═══ Provided records

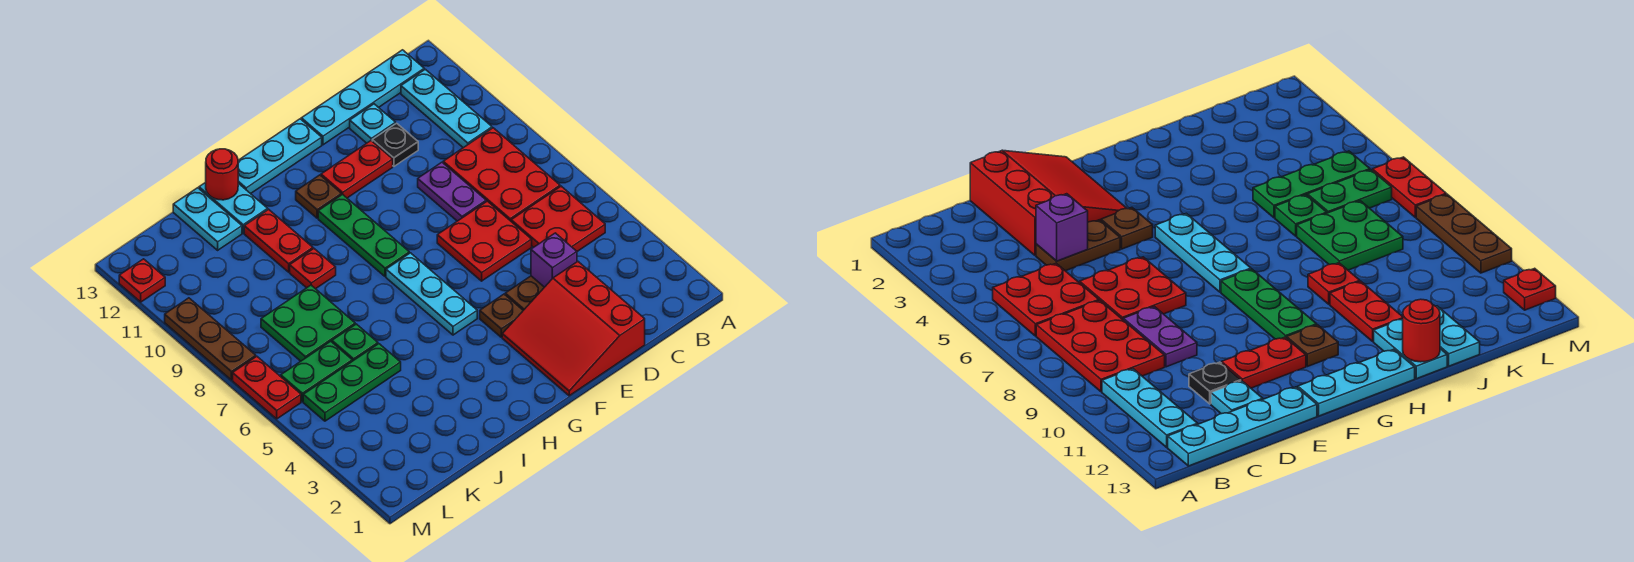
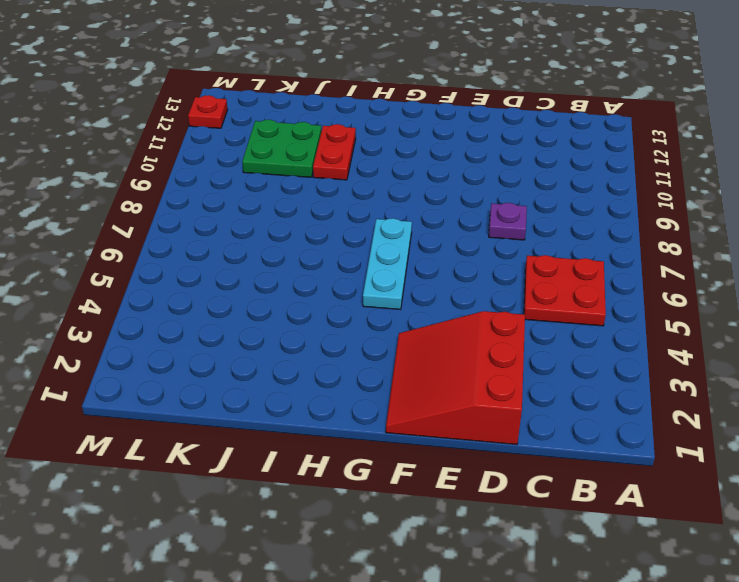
purple plate D8 level 1 -> purple plate D8:D9 level 1
green plate J10:K11 level 1 -> green plate J7:K8 level 1
none -> red plate B7:C9 level 1
none -> cyan plate B10:B12 level 1
none -> cyan plate B13:E13 level 1

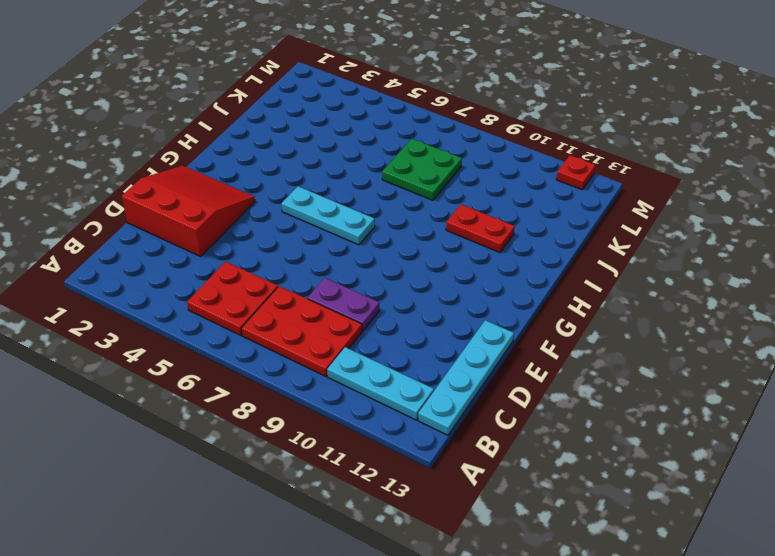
none -> brown plate D4:E4 level 1
none -> red plate D6:E7 level 1
none -> black plate D11 level 1

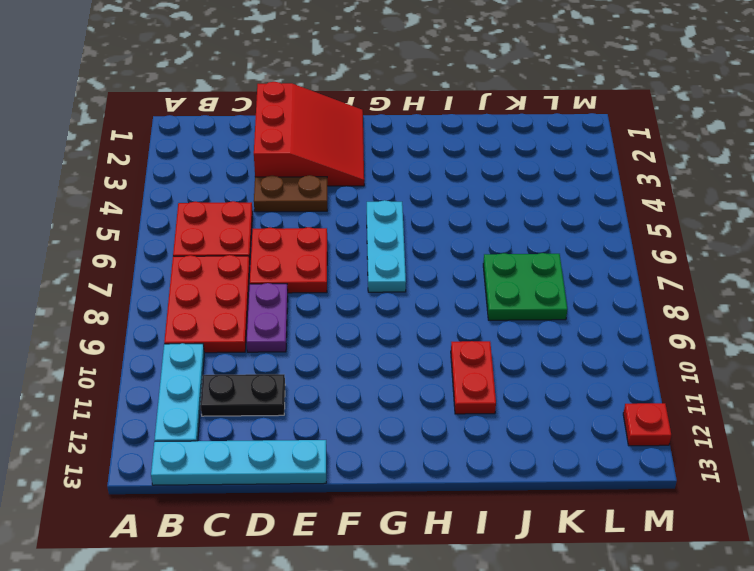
black plate C11:D11 level 1 -> black plate D11 level 1
none -> cyan plate D12 level 1
none -> red plate E11:F11 level 1
none -> brown plate F4 level 1

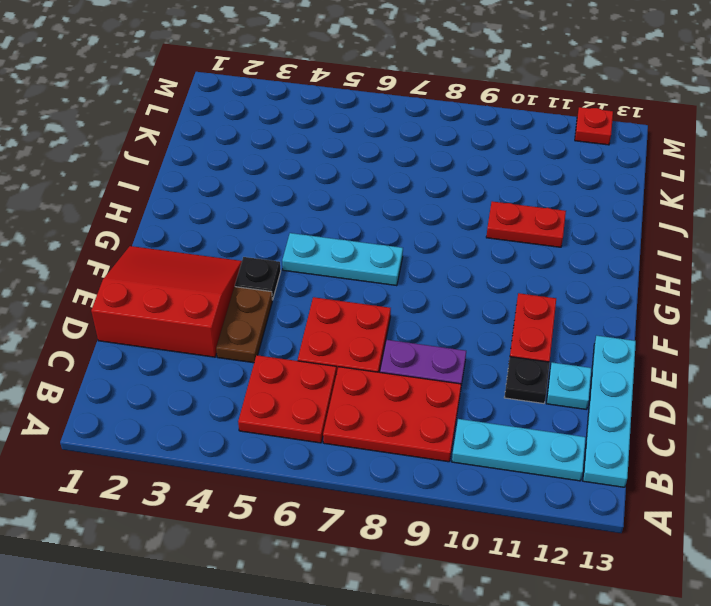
black plate F4 level 1 -> brown plate F4 level 1
none -> cyan plate F13:H13 level 1
none -> green plate G8:G10 level 1
none -> brown plate G11 level 1

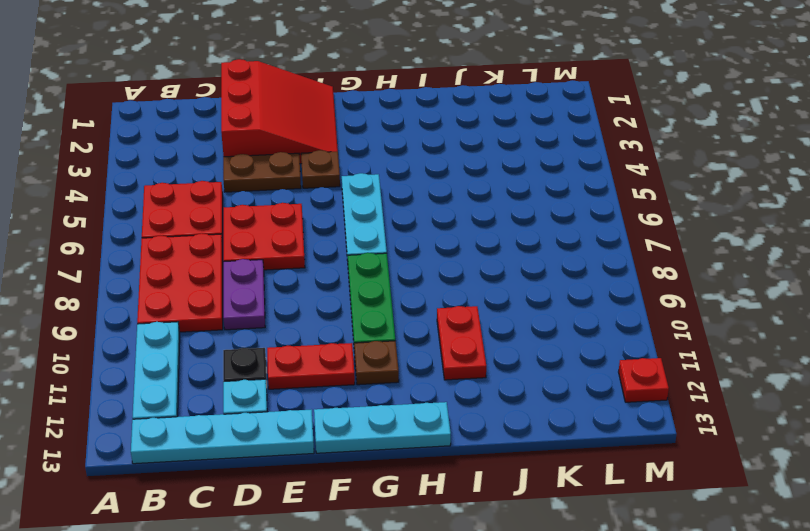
none -> red plate I9 level 1
none -> cyan plate I12:I13 level 1
none -> green plate J5:L5 level 1

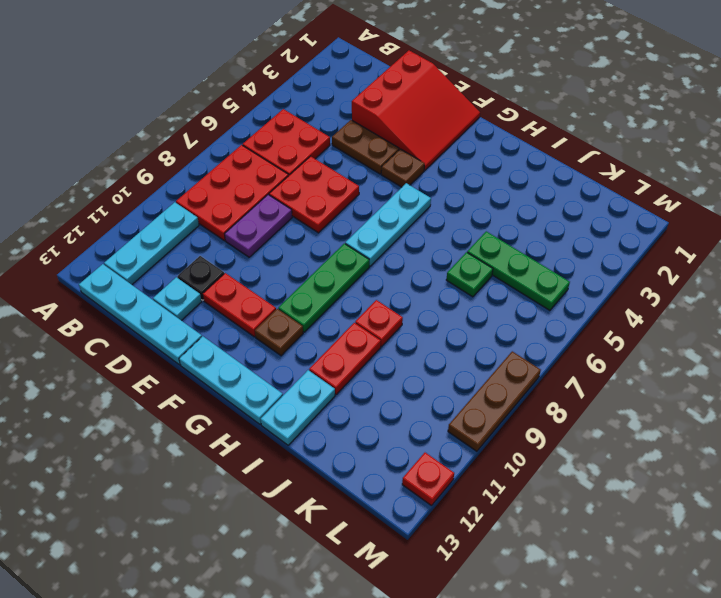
none -> green plate J7:K8 level 1
none -> cyan plate J12:J13 level 1
none -> green plate K6:L6 level 1

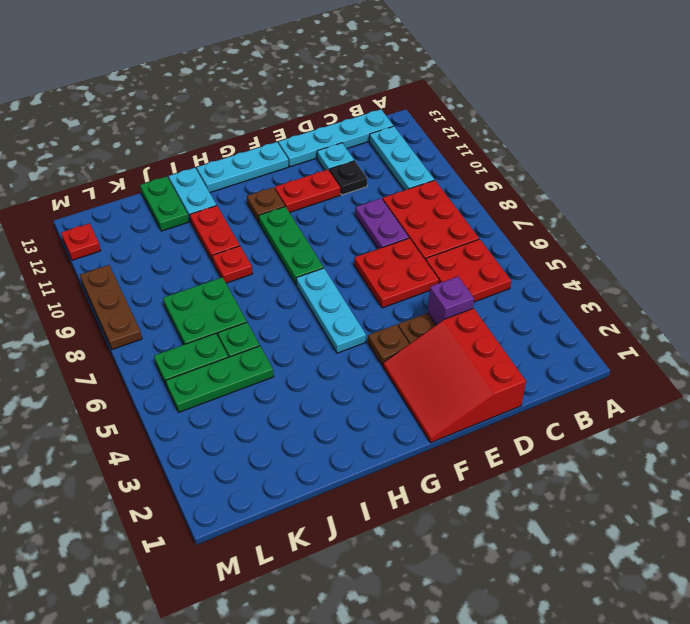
green plate J12:J13 level 1 -> cyan plate J12:J13 level 1
none -> red plate M6:M7 level 1
none -> red round brick I13 level 2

══════

» **Task item**: Exclude the pictures and transcribe all of the entries exactly.

» **Solved problem**:
purple plate D8 level 1 -> purple plate D8:D9 level 1
green plate J10:K11 level 1 -> green plate J7:K8 level 1
none -> red plate B7:C9 level 1
none -> cyan plate B10:B12 level 1
none -> cyan plate B13:E13 level 1

none -> brown plate D4:E4 level 1
none -> red plate D6:E7 level 1
none -> black plate D11 level 1

black plate C11:D11 level 1 -> black plate D11 level 1
none -> cyan plate D12 level 1
none -> red plate E11:F11 level 1
none -> brown plate F4 level 1

black plate F4 level 1 -> brown plate F4 level 1
none -> cyan plate F13:H13 level 1
none -> green plate G8:G10 level 1
none -> brown plate G11 level 1

none -> red plate I9 level 1
none -> cyan plate I12:I13 level 1
none -> green plate J5:L5 level 1

none -> green plate J7:K8 level 1
none -> cyan plate J12:J13 level 1
none -> green plate K6:L6 level 1

green plate J12:J13 level 1 -> cyan plate J12:J13 level 1
none -> red plate M6:M7 level 1
none -> red round brick I13 level 2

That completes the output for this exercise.